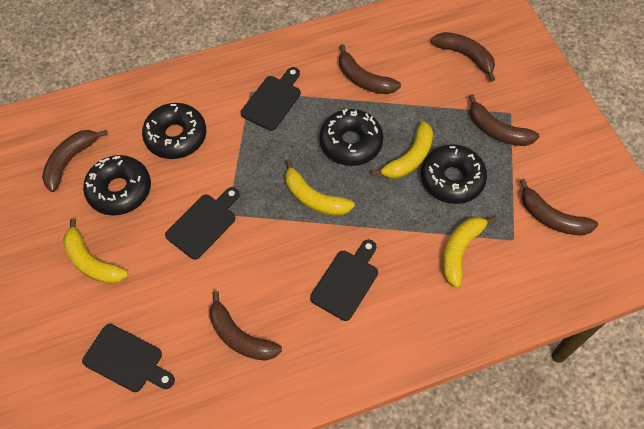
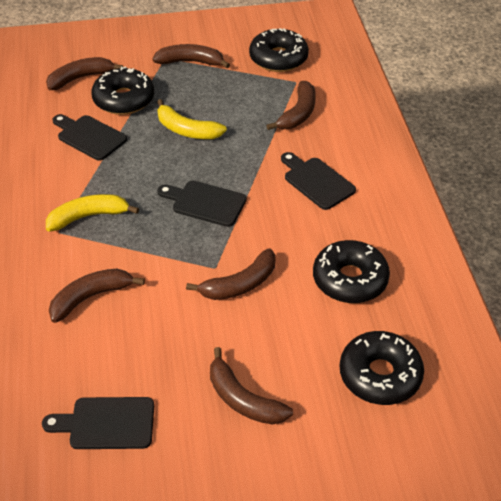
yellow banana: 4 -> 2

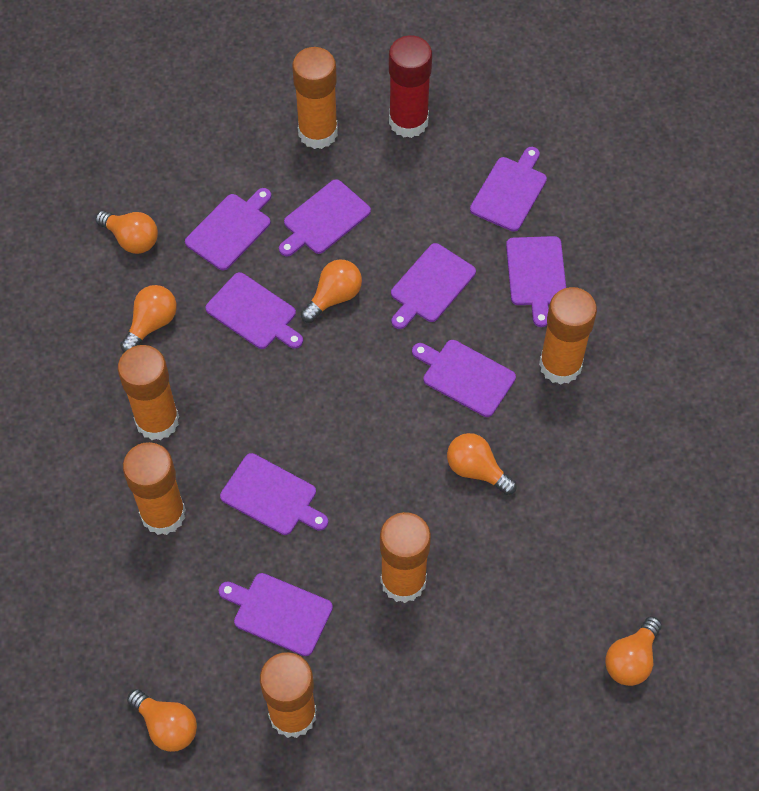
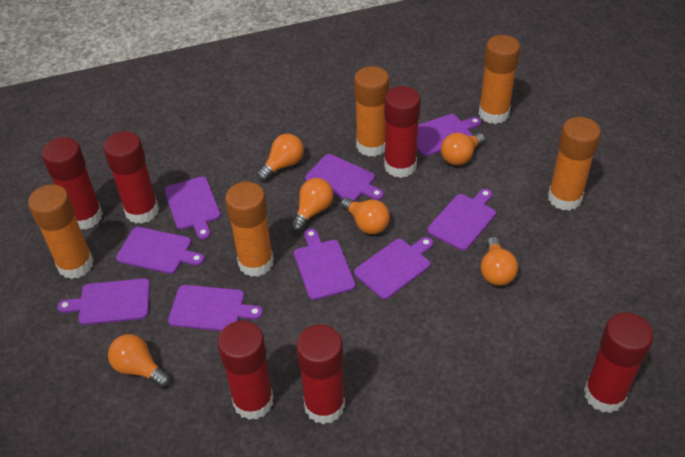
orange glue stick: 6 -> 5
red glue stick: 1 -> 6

*Try it:*
Go line by line through the data above and count those holding "glue"; report the number alone.

*Solution for this problem:*
2